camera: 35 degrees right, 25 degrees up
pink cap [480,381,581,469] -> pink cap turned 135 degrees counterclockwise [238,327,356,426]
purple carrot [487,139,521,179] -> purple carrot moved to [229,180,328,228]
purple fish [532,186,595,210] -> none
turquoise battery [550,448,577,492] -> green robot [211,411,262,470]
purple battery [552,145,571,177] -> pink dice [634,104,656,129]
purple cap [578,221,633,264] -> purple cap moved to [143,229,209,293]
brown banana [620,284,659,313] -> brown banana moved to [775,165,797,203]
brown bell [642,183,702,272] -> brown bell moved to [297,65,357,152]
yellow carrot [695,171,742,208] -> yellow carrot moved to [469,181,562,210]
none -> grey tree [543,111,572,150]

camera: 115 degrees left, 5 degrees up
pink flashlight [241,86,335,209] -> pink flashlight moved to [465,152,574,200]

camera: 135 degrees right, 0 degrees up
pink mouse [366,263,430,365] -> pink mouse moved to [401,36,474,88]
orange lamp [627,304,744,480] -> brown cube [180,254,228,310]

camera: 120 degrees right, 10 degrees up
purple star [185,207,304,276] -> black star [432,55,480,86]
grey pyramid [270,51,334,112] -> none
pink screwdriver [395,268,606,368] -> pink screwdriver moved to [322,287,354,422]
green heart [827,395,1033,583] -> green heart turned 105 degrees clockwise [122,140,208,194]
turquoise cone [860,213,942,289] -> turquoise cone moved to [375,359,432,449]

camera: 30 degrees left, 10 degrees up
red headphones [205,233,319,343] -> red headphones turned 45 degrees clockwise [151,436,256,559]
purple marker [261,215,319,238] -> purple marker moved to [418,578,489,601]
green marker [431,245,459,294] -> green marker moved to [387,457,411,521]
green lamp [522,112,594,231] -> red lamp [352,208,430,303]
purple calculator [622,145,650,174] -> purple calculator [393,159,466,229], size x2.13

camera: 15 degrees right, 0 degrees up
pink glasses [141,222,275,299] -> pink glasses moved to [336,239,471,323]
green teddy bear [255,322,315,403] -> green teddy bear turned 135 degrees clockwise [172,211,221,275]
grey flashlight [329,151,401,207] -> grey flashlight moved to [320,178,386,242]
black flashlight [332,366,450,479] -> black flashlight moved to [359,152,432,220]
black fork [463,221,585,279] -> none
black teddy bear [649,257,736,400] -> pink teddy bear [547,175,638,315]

#####

#### [WHAT YOU SHOULD DO]
Please repeat the complete material exactly, with nothing omitted.

#### [RESPONSE]
camera: 35 degrees right, 25 degrees up
pink cap [480,381,581,469] -> pink cap turned 135 degrees counterclockwise [238,327,356,426]
purple carrot [487,139,521,179] -> purple carrot moved to [229,180,328,228]
purple fish [532,186,595,210] -> none
turquoise battery [550,448,577,492] -> green robot [211,411,262,470]
purple battery [552,145,571,177] -> pink dice [634,104,656,129]
purple cap [578,221,633,264] -> purple cap moved to [143,229,209,293]
brown banana [620,284,659,313] -> brown banana moved to [775,165,797,203]
brown bell [642,183,702,272] -> brown bell moved to [297,65,357,152]
yellow carrot [695,171,742,208] -> yellow carrot moved to [469,181,562,210]
none -> grey tree [543,111,572,150]

camera: 115 degrees left, 5 degrees up
pink flashlight [241,86,335,209] -> pink flashlight moved to [465,152,574,200]

camera: 135 degrees right, 0 degrees up
pink mouse [366,263,430,365] -> pink mouse moved to [401,36,474,88]
orange lamp [627,304,744,480] -> brown cube [180,254,228,310]

camera: 120 degrees right, 10 degrees up
purple star [185,207,304,276] -> black star [432,55,480,86]
grey pyramid [270,51,334,112] -> none
pink screwdriver [395,268,606,368] -> pink screwdriver moved to [322,287,354,422]
green heart [827,395,1033,583] -> green heart turned 105 degrees clockwise [122,140,208,194]
turquoise cone [860,213,942,289] -> turquoise cone moved to [375,359,432,449]

camera: 30 degrees left, 10 degrees up
red headphones [205,233,319,343] -> red headphones turned 45 degrees clockwise [151,436,256,559]
purple marker [261,215,319,238] -> purple marker moved to [418,578,489,601]
green marker [431,245,459,294] -> green marker moved to [387,457,411,521]
green lamp [522,112,594,231] -> red lamp [352,208,430,303]
purple calculator [622,145,650,174] -> purple calculator [393,159,466,229], size x2.13

camera: 15 degrees right, 0 degrees up
pink glasses [141,222,275,299] -> pink glasses moved to [336,239,471,323]
green teddy bear [255,322,315,403] -> green teddy bear turned 135 degrees clockwise [172,211,221,275]
grey flashlight [329,151,401,207] -> grey flashlight moved to [320,178,386,242]
black flashlight [332,366,450,479] -> black flashlight moved to [359,152,432,220]
black fork [463,221,585,279] -> none
black teddy bear [649,257,736,400] -> pink teddy bear [547,175,638,315]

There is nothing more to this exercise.